══ EXERCISE DATA ══

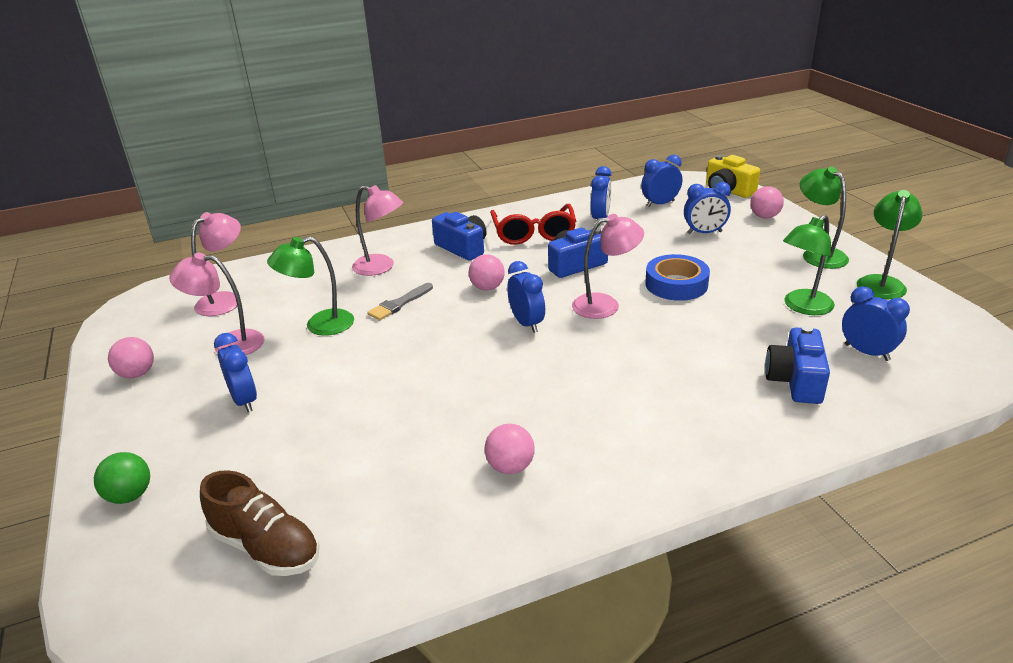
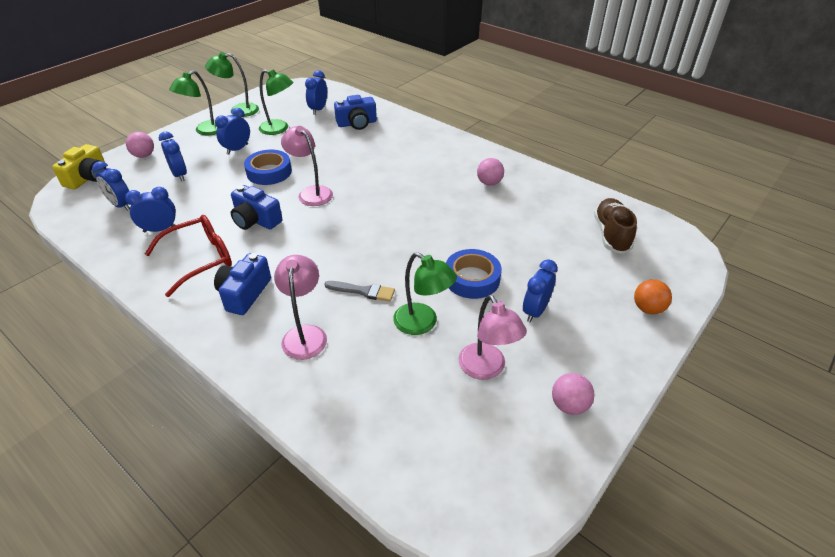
camera: 120 degrees left, 10 degrees up
(130, 496) = (648, 308): green ball -> orange ball
(226, 300) = (426, 426): pink lamp -> none
(338, 375) = (472, 279): none -> blue tape
(487, 288) = (313, 252): pink ball -> none
(526, 323) = (354, 217): blue clock -> blue clock (237, 149)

═══

**YOUR ASSIGNMENT**.
Where does the string "pink" appear in the records? Copy every line that holds it.

**TASK SOLUTION**.
(226, 300) = (426, 426): pink lamp -> none
(487, 288) = (313, 252): pink ball -> none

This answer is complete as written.